EXERCISE:
Report back every line of the entries that contains "none", exactly as written.
····················
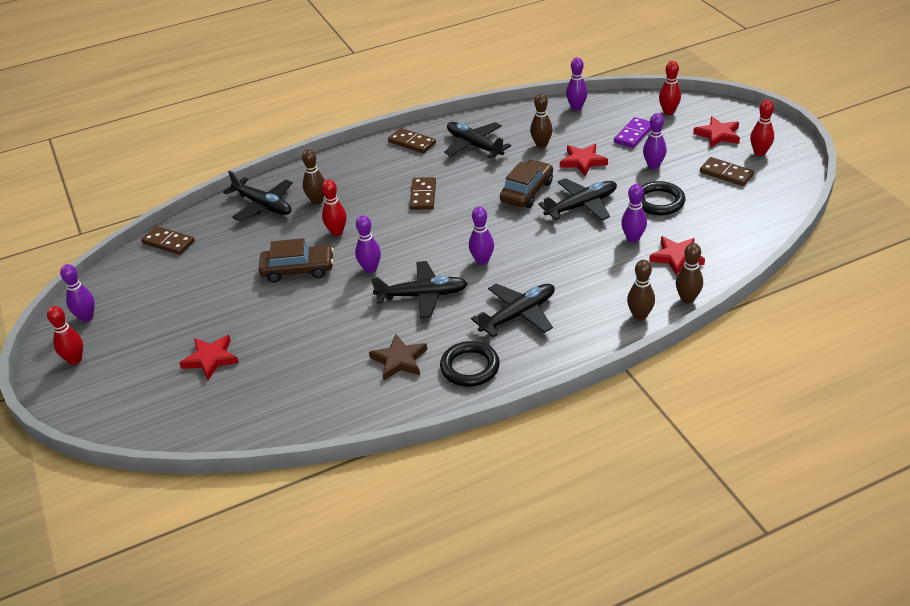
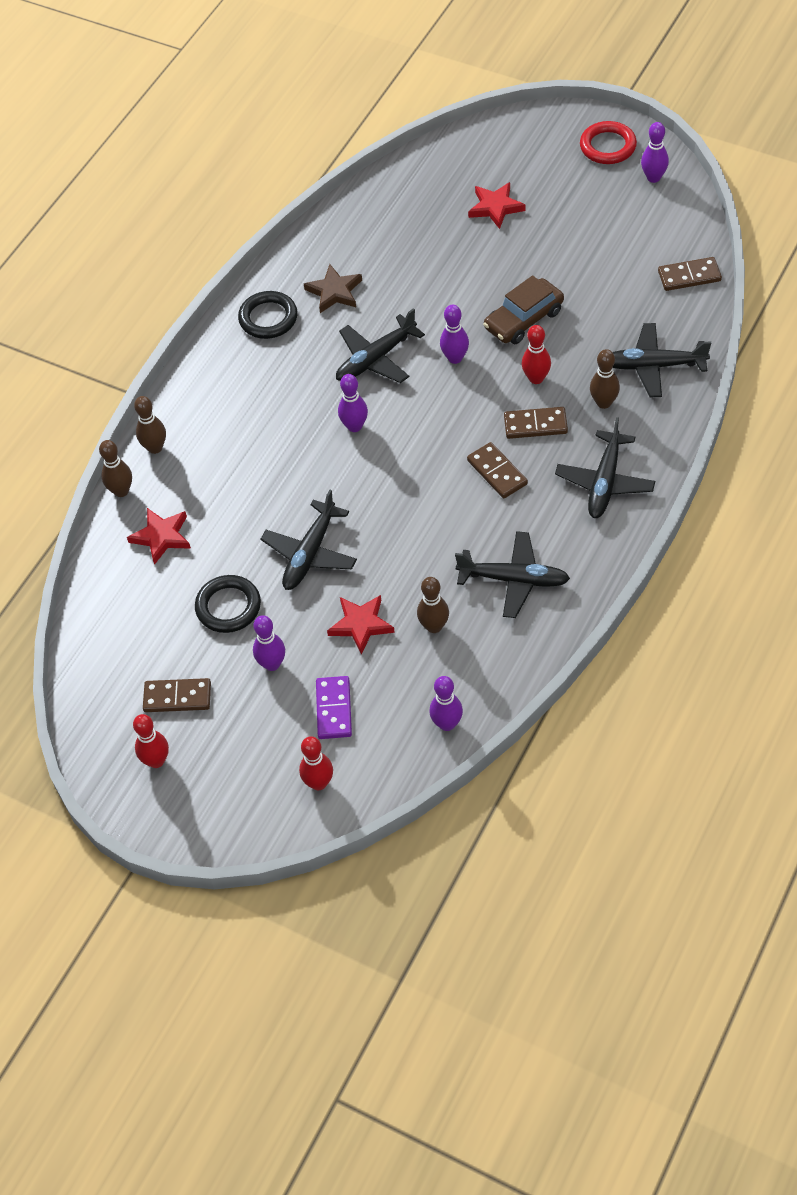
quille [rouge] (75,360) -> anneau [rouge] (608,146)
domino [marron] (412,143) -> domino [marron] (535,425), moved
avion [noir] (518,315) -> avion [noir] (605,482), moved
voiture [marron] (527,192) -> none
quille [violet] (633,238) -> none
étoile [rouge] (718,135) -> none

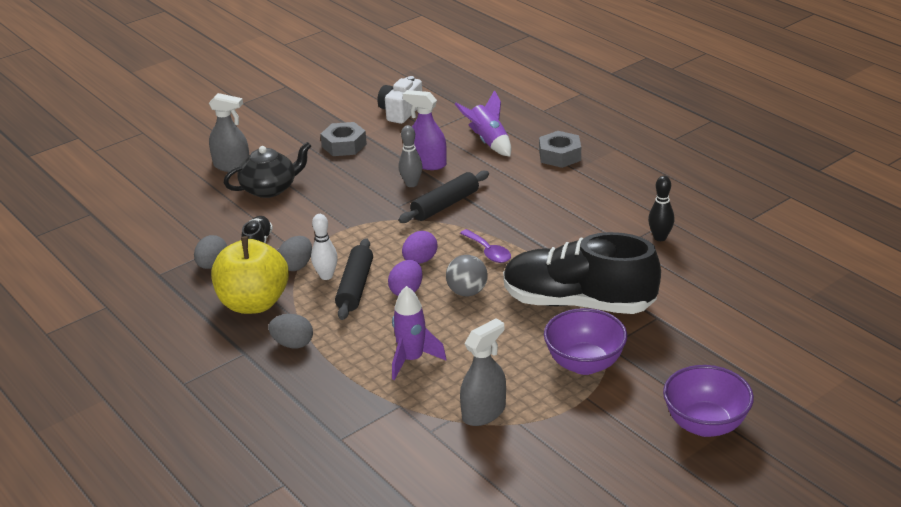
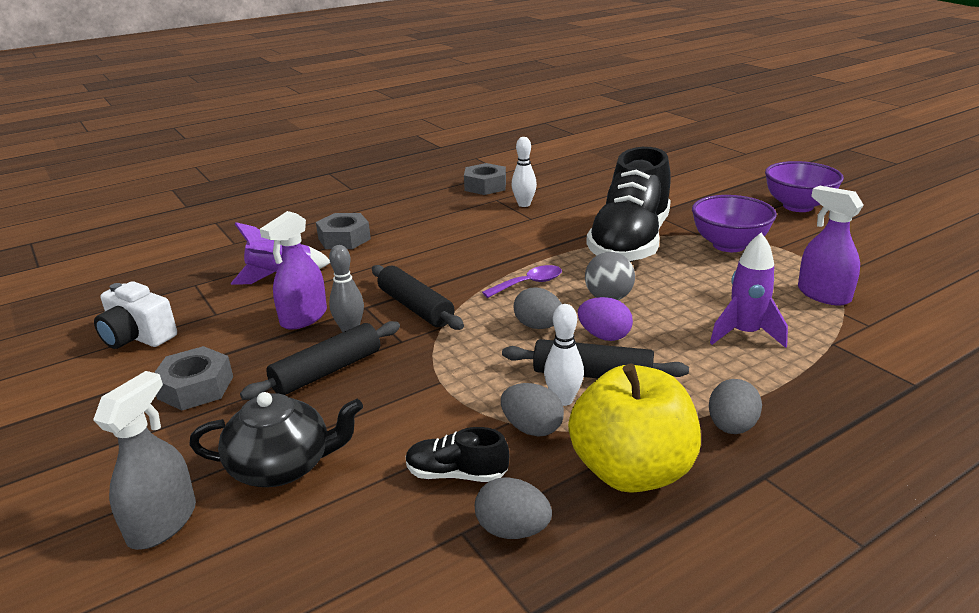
théière [noir] (270,188) -> théière [noir] (282,466), 105 degrees clockwise
œuf [violet] (420,260) -> œuf [gris] (538,326)
vaporisateur [gris] (484,412) -> vaporisateur [violet] (823,295)
quille [noir] (660,237) -> quille [blanc] (524,204)
none -> rouleau à pâtisserie [noir] (327,371)
none -> écrou [gris] (485,186)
····················
TASK RESULT:
voiture [marron] (527,192) -> none
quille [violet] (633,238) -> none
étoile [rouge] (718,135) -> none
none -> rouleau à pâtisserie [noir] (327,371)
none -> écrou [gris] (485,186)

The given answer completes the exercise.